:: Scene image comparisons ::
··········

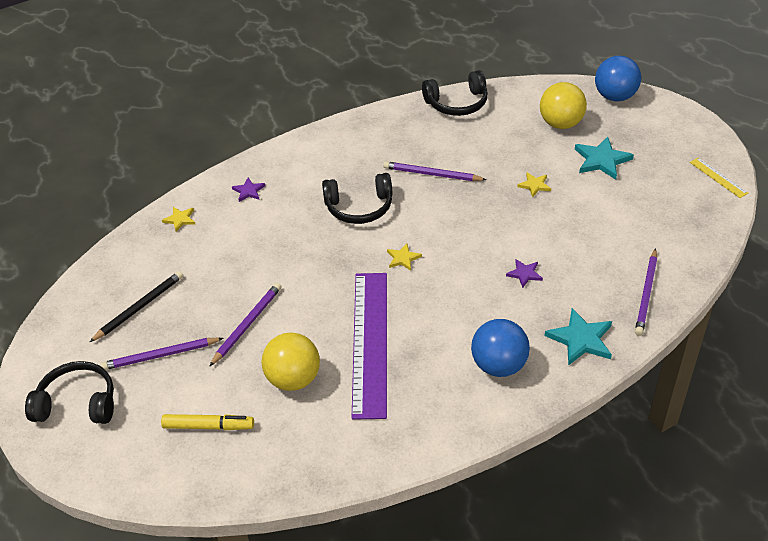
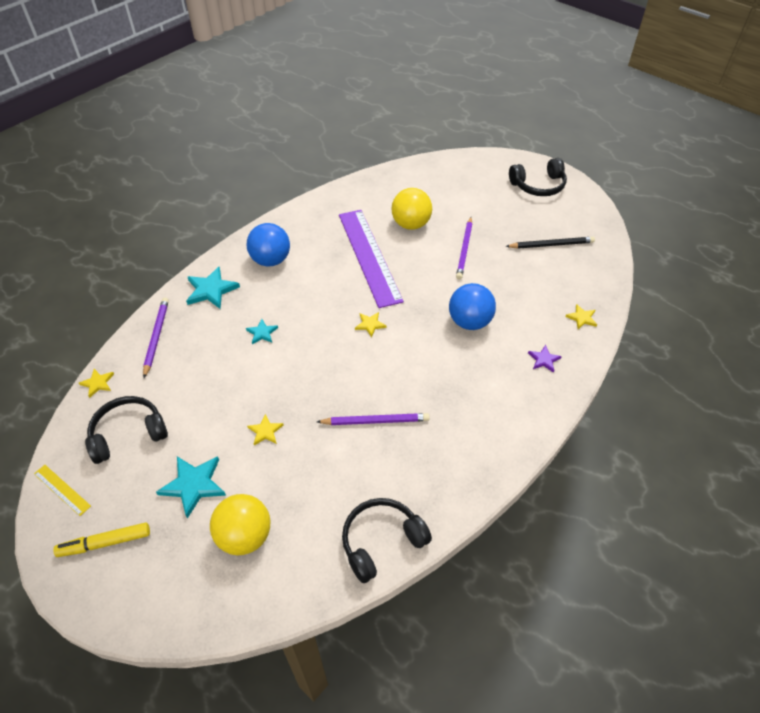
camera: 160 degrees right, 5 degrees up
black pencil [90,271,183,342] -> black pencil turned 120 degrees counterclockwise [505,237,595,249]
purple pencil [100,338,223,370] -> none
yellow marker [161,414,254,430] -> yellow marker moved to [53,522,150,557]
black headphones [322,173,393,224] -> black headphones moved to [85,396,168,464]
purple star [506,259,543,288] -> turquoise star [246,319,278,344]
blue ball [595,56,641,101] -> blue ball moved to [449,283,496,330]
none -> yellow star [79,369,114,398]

··········

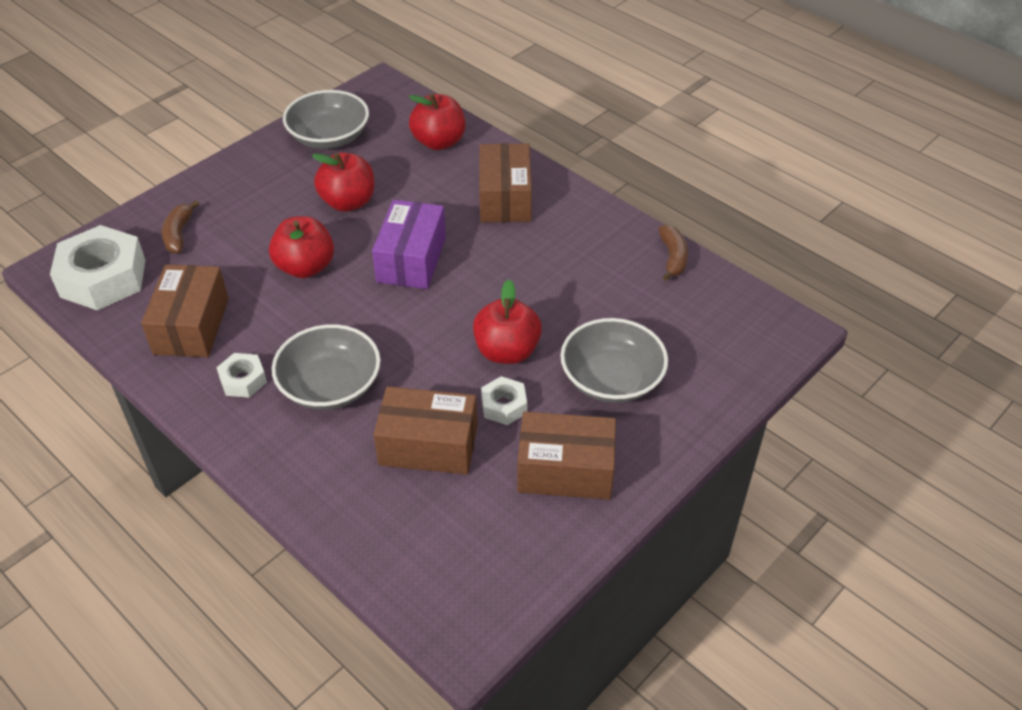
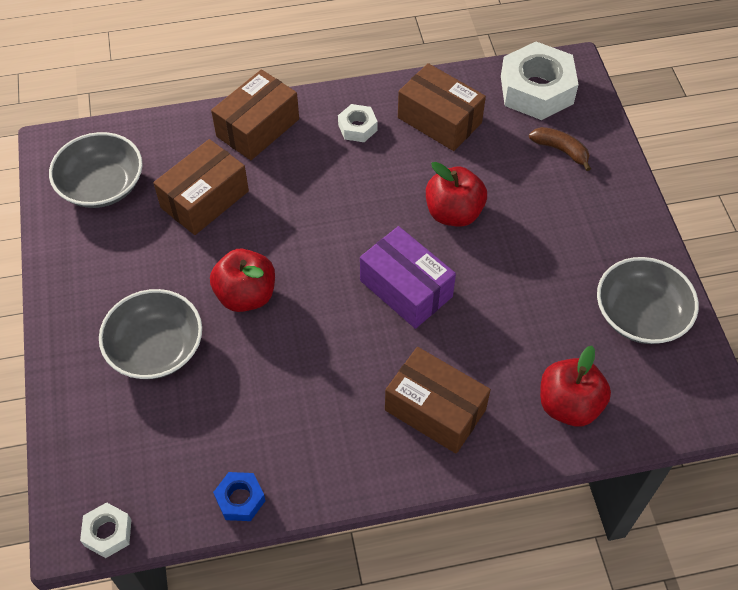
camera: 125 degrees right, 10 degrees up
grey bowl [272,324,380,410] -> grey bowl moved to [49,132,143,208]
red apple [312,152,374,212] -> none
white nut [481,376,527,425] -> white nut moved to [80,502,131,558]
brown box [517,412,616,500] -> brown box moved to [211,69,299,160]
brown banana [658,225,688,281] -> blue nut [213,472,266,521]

··········

:: TASK ITEM ::
Output the lines above between the one holding "grey bowl [272,324,380,410]" and the one holding "brown box [517,412,616,500]", inclusive, with nothing before or after them.

:: ANSWER FOR THIS EXERCISE ::
grey bowl [272,324,380,410] -> grey bowl moved to [49,132,143,208]
red apple [312,152,374,212] -> none
white nut [481,376,527,425] -> white nut moved to [80,502,131,558]
brown box [517,412,616,500] -> brown box moved to [211,69,299,160]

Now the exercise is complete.